===== RECORD EXTRACTS =====
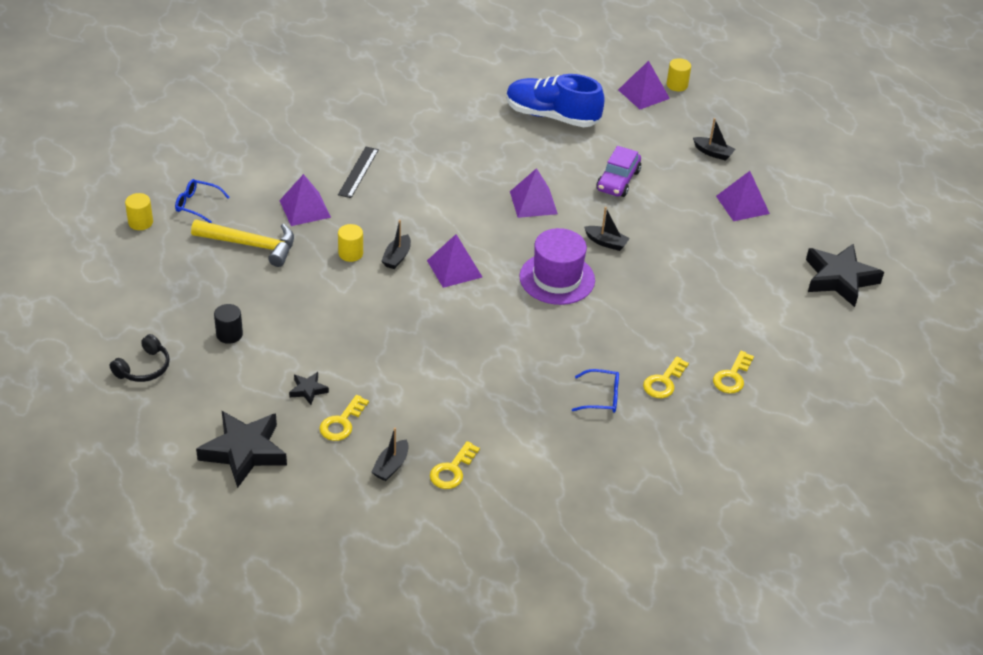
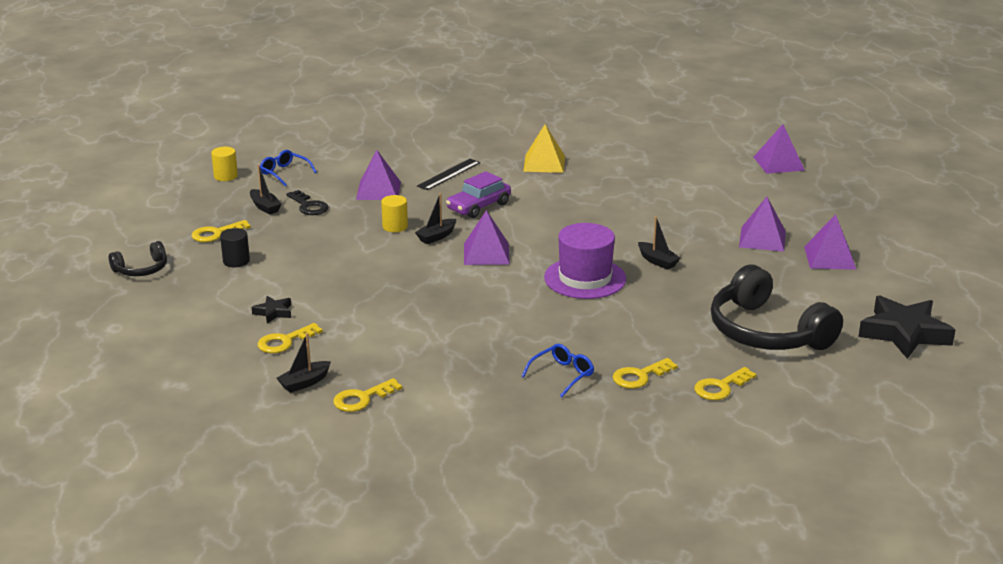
camera: 25 degrees right, 15 degrees down
(185, 303) = (216, 233): none -> yellow key
(244, 452) = (177, 343): black star -> none
(251, 245) = (309, 206): yellow hammer -> black key
(438, 138) = (544, 163): none -> yellow pyramid
(533, 202) = (603, 221): purple pyramid -> purple pyramid (762, 239)
(552, 116) = (670, 165): blue shoe -> none
(601, 397) = (562, 375): blue glasses -> blue glasses turned 75 degrees counterclockwise
(618, 180) = (704, 219): purple car -> purple car (478, 206)
(677, 85) = (819, 162): yellow cylinder -> none
(713, 153) = (824, 215): black boat -> black boat (265, 207)
(736, 305) = (766, 332): none -> black headphones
=====
■ **PROBLEM TO SOLVE**: Find the line with "(552, 116) = (670, 165): blue shoe -> none" in the listing. Reproduce it and all the lines after it, exactly, through the last line.

■ **SOLUTION BELOW**:
(552, 116) = (670, 165): blue shoe -> none
(601, 397) = (562, 375): blue glasses -> blue glasses turned 75 degrees counterclockwise
(618, 180) = (704, 219): purple car -> purple car (478, 206)
(677, 85) = (819, 162): yellow cylinder -> none
(713, 153) = (824, 215): black boat -> black boat (265, 207)
(736, 305) = (766, 332): none -> black headphones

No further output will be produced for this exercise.